Data for this exercise section start

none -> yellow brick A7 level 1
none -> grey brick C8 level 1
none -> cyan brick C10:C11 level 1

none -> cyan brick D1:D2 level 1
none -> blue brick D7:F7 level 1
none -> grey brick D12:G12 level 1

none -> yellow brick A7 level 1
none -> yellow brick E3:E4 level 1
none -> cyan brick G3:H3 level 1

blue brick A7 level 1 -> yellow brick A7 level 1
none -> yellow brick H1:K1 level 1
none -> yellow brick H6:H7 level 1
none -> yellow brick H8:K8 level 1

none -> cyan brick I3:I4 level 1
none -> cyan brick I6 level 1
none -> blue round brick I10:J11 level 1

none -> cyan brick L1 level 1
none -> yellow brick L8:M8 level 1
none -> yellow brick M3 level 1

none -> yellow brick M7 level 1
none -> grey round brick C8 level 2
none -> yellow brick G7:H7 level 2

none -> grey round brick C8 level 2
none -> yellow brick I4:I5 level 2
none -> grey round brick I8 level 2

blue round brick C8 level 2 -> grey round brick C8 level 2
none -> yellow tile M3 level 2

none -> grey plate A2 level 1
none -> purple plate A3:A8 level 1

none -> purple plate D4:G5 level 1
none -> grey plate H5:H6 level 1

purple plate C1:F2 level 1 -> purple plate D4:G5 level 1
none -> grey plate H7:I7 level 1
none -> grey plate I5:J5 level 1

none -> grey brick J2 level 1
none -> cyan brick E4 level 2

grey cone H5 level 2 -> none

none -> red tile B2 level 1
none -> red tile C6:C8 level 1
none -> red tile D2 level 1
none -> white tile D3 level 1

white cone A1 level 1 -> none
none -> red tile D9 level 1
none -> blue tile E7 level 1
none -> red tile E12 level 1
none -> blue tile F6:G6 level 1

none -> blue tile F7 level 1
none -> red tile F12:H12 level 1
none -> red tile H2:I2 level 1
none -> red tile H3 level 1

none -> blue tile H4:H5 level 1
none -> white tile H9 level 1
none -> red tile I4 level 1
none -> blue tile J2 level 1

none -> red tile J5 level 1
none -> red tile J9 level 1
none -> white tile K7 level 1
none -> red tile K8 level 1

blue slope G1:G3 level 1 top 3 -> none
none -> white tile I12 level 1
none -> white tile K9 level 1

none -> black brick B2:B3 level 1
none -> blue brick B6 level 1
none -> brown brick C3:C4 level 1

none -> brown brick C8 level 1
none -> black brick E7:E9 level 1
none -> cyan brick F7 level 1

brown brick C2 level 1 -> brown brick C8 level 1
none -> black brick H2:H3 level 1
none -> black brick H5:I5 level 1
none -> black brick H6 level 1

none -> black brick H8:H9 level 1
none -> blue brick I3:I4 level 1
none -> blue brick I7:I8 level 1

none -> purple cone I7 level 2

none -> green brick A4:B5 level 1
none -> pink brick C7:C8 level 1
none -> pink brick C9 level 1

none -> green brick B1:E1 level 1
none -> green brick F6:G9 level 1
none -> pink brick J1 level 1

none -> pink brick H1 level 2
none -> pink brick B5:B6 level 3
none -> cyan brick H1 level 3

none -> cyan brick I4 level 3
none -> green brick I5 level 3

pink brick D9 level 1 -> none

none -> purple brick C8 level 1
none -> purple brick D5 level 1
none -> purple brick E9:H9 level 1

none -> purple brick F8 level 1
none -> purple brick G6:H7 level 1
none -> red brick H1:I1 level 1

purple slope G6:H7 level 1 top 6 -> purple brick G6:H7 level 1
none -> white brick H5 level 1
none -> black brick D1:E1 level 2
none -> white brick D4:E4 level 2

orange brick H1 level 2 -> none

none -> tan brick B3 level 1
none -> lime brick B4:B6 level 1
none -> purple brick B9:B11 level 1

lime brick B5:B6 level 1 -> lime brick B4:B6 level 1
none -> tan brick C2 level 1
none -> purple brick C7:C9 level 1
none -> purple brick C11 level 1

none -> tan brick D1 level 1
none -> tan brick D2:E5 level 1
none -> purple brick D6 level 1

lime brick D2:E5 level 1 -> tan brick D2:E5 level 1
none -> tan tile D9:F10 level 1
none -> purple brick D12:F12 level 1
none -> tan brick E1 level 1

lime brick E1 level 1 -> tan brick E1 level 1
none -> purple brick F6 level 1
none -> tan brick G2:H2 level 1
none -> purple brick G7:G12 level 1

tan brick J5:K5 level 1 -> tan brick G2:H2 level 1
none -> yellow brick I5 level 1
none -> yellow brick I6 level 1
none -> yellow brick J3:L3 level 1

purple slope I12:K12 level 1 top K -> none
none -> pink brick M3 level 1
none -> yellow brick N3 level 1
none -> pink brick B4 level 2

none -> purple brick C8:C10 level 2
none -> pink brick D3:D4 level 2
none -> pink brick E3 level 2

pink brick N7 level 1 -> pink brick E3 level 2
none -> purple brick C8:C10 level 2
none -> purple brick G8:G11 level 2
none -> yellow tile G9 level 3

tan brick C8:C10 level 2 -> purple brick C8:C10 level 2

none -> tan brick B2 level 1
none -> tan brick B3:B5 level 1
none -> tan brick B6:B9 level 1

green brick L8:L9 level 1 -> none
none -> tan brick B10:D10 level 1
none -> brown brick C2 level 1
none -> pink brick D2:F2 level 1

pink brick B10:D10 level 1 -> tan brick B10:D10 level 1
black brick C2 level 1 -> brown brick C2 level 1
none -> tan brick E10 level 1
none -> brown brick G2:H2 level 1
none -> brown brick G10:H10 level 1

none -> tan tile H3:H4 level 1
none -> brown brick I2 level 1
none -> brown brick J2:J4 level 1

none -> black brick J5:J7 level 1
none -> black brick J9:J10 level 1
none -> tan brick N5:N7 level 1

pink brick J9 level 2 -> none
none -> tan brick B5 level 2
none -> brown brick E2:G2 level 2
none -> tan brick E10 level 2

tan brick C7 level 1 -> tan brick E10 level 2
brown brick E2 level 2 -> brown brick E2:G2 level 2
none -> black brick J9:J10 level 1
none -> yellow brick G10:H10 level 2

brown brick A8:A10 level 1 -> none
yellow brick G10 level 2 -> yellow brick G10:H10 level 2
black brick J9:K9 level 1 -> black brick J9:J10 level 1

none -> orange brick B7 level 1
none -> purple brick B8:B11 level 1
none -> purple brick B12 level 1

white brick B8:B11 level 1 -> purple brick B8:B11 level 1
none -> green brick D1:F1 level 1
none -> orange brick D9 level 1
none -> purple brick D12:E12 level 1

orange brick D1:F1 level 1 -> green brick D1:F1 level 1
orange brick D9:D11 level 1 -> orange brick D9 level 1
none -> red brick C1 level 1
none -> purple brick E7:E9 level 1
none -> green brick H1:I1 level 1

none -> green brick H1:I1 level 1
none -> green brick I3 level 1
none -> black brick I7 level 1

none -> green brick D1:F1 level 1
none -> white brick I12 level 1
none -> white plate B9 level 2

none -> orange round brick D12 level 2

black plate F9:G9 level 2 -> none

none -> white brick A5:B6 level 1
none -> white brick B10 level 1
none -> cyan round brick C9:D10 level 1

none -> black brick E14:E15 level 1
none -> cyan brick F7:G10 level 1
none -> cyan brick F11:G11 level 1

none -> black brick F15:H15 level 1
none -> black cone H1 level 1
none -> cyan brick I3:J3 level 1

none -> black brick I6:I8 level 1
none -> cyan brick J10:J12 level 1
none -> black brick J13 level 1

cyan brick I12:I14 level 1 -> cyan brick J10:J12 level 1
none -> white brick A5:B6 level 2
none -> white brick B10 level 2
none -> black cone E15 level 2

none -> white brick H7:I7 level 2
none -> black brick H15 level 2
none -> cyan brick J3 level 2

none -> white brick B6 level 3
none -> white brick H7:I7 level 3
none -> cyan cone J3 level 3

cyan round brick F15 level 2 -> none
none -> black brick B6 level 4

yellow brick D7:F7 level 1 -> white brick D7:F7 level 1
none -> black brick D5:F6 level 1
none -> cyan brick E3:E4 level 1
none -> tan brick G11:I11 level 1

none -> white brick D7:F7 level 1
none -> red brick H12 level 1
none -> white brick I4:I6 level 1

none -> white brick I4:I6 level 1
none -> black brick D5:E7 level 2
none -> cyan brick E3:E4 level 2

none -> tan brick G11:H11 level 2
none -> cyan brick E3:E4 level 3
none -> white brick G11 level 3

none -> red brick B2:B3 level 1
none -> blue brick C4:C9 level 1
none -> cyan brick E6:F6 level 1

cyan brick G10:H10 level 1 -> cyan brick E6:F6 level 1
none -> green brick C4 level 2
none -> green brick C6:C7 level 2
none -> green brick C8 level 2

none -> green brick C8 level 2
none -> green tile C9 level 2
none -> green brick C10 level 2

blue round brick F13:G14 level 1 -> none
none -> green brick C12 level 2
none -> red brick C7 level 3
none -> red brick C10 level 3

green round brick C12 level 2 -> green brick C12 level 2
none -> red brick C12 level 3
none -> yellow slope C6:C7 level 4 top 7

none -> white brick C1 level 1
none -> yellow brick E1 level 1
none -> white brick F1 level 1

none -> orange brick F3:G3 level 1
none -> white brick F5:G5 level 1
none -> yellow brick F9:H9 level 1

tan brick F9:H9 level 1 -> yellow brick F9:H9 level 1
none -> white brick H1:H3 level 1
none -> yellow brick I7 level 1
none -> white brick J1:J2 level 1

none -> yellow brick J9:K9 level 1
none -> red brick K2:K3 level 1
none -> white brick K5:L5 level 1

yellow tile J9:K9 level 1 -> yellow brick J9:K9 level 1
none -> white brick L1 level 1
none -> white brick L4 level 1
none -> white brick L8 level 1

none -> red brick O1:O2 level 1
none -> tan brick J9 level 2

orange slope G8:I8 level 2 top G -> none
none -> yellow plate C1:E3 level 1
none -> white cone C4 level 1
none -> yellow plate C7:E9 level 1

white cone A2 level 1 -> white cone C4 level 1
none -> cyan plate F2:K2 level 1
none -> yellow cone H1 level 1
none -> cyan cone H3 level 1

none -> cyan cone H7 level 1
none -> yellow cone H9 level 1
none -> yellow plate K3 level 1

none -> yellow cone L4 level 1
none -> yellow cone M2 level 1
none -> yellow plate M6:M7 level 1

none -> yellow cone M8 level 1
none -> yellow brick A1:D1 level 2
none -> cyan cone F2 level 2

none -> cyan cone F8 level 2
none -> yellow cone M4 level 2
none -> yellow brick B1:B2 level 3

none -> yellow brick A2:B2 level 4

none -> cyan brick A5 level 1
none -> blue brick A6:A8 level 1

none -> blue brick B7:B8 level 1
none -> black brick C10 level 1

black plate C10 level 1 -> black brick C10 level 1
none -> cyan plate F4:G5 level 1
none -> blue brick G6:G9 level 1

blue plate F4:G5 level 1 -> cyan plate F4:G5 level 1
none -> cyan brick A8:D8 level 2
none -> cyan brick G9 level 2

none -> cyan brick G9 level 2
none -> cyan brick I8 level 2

Data for this exercise section end

■ Your instructions ■
Of all the entries above, output exactly the lines between the one holding "none -> black brick H6 level 1" and the one holding "none -> red brick H1:I1 level 1", inclusive.

■ Answer to this exercise ■
none -> black brick H6 level 1

none -> black brick H8:H9 level 1
none -> blue brick I3:I4 level 1
none -> blue brick I7:I8 level 1

none -> purple cone I7 level 2

none -> green brick A4:B5 level 1
none -> pink brick C7:C8 level 1
none -> pink brick C9 level 1

none -> green brick B1:E1 level 1
none -> green brick F6:G9 level 1
none -> pink brick J1 level 1

none -> pink brick H1 level 2
none -> pink brick B5:B6 level 3
none -> cyan brick H1 level 3

none -> cyan brick I4 level 3
none -> green brick I5 level 3

pink brick D9 level 1 -> none

none -> purple brick C8 level 1
none -> purple brick D5 level 1
none -> purple brick E9:H9 level 1

none -> purple brick F8 level 1
none -> purple brick G6:H7 level 1
none -> red brick H1:I1 level 1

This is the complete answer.